WHAT TO WORK ON: Lines from the line with "D3: diode 1N4004" to the line with "V1: AC 230V" in the entries below, and only those, must be output exactly, with both ends included.

--- TASK DATA Enclosed Below ---

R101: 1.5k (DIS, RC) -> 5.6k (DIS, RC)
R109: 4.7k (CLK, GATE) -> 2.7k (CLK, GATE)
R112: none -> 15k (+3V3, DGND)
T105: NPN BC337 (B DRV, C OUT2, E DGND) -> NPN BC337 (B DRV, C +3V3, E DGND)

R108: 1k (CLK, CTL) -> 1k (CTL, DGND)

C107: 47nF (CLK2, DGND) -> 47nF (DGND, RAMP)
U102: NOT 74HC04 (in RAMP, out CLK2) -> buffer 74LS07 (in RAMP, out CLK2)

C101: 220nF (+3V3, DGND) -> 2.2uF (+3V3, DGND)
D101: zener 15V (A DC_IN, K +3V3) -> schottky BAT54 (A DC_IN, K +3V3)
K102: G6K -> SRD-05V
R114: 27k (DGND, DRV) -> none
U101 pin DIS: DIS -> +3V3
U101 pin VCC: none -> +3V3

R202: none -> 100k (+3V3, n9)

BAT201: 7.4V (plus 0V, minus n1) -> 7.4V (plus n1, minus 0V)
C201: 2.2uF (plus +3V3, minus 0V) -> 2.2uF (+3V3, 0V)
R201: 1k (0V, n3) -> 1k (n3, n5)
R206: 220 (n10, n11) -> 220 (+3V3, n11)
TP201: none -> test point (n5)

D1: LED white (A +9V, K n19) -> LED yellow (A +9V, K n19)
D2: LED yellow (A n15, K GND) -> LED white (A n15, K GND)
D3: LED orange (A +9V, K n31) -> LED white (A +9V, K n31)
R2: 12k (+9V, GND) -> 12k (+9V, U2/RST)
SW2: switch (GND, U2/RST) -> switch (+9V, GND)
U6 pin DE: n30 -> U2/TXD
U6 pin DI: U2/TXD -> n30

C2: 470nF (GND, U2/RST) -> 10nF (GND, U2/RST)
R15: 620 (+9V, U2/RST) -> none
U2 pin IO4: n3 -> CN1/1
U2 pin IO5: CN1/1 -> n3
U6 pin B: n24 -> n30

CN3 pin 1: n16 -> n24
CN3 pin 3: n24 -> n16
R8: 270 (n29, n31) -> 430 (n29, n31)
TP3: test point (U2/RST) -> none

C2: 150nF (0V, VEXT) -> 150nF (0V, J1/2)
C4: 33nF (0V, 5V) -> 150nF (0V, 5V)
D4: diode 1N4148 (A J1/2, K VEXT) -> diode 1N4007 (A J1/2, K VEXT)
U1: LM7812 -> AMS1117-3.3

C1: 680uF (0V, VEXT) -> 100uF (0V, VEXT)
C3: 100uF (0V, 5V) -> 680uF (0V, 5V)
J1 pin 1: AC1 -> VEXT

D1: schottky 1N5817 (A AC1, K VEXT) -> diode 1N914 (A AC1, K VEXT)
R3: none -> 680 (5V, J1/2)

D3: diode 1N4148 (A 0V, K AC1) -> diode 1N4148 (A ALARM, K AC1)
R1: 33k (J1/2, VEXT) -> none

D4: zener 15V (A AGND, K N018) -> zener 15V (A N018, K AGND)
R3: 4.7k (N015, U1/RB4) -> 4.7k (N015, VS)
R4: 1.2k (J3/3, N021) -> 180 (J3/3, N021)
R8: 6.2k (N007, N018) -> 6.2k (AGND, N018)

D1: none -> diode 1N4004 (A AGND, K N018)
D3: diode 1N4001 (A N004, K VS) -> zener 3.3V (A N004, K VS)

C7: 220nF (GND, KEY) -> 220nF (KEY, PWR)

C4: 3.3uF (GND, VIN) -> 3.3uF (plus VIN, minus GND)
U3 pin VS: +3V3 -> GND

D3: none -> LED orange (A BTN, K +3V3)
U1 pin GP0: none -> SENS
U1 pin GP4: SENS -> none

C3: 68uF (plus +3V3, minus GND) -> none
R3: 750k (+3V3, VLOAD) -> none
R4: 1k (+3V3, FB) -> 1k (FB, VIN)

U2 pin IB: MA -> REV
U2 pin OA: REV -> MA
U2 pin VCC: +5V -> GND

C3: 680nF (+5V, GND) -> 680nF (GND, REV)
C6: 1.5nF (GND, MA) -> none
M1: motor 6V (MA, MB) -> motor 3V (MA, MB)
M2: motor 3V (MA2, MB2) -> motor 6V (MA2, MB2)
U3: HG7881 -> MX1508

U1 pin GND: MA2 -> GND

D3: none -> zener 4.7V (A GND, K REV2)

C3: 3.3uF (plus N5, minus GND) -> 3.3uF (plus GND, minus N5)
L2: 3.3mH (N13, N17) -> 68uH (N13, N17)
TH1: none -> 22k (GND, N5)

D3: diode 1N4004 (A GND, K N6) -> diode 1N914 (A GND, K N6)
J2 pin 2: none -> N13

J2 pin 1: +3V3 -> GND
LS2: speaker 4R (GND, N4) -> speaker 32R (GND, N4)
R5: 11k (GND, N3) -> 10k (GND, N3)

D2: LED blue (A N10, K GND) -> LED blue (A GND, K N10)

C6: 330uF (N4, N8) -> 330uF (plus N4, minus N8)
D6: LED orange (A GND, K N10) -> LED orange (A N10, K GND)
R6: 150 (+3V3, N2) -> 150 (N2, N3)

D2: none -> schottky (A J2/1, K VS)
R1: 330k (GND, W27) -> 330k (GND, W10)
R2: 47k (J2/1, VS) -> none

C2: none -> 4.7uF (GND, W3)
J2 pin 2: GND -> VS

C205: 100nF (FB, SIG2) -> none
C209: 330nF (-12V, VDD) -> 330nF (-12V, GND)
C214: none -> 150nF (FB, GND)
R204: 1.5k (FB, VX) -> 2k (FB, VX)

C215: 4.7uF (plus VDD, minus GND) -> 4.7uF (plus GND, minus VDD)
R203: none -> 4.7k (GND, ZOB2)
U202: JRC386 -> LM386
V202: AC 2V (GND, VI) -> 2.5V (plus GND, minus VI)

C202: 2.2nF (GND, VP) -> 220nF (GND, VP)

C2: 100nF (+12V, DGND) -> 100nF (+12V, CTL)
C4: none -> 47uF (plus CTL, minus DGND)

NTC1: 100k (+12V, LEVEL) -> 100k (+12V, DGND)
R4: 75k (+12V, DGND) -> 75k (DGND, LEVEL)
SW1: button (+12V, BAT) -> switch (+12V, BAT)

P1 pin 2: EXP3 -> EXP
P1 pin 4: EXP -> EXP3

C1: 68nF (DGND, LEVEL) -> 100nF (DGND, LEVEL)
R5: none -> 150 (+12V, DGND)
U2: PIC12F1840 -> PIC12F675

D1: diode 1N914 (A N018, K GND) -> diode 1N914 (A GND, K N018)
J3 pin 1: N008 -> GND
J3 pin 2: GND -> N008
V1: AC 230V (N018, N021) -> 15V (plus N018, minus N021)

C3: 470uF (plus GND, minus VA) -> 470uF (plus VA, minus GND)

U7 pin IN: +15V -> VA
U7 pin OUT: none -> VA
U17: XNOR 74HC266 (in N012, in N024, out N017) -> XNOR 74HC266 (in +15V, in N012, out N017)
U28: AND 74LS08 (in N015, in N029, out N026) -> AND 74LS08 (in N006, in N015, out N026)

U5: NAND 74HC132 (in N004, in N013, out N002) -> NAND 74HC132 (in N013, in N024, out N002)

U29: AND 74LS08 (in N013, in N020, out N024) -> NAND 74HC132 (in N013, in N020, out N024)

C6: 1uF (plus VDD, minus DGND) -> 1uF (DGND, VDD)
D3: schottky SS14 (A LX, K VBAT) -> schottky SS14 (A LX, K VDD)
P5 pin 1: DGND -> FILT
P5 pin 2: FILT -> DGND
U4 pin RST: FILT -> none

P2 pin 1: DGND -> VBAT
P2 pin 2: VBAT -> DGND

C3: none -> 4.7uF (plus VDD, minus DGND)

--- End of Enclosed TASK DATA ---

ANSWER TO THIS TASK:
D3: diode 1N4004 (A GND, K N6) -> diode 1N914 (A GND, K N6)
J2 pin 2: none -> N13

J2 pin 1: +3V3 -> GND
LS2: speaker 4R (GND, N4) -> speaker 32R (GND, N4)
R5: 11k (GND, N3) -> 10k (GND, N3)

D2: LED blue (A N10, K GND) -> LED blue (A GND, K N10)

C6: 330uF (N4, N8) -> 330uF (plus N4, minus N8)
D6: LED orange (A GND, K N10) -> LED orange (A N10, K GND)
R6: 150 (+3V3, N2) -> 150 (N2, N3)

D2: none -> schottky (A J2/1, K VS)
R1: 330k (GND, W27) -> 330k (GND, W10)
R2: 47k (J2/1, VS) -> none

C2: none -> 4.7uF (GND, W3)
J2 pin 2: GND -> VS

C205: 100nF (FB, SIG2) -> none
C209: 330nF (-12V, VDD) -> 330nF (-12V, GND)
C214: none -> 150nF (FB, GND)
R204: 1.5k (FB, VX) -> 2k (FB, VX)

C215: 4.7uF (plus VDD, minus GND) -> 4.7uF (plus GND, minus VDD)
R203: none -> 4.7k (GND, ZOB2)
U202: JRC386 -> LM386
V202: AC 2V (GND, VI) -> 2.5V (plus GND, minus VI)

C202: 2.2nF (GND, VP) -> 220nF (GND, VP)

C2: 100nF (+12V, DGND) -> 100nF (+12V, CTL)
C4: none -> 47uF (plus CTL, minus DGND)

NTC1: 100k (+12V, LEVEL) -> 100k (+12V, DGND)
R4: 75k (+12V, DGND) -> 75k (DGND, LEVEL)
SW1: button (+12V, BAT) -> switch (+12V, BAT)

P1 pin 2: EXP3 -> EXP
P1 pin 4: EXP -> EXP3

C1: 68nF (DGND, LEVEL) -> 100nF (DGND, LEVEL)
R5: none -> 150 (+12V, DGND)
U2: PIC12F1840 -> PIC12F675

D1: diode 1N914 (A N018, K GND) -> diode 1N914 (A GND, K N018)
J3 pin 1: N008 -> GND
J3 pin 2: GND -> N008
V1: AC 230V (N018, N021) -> 15V (plus N018, minus N021)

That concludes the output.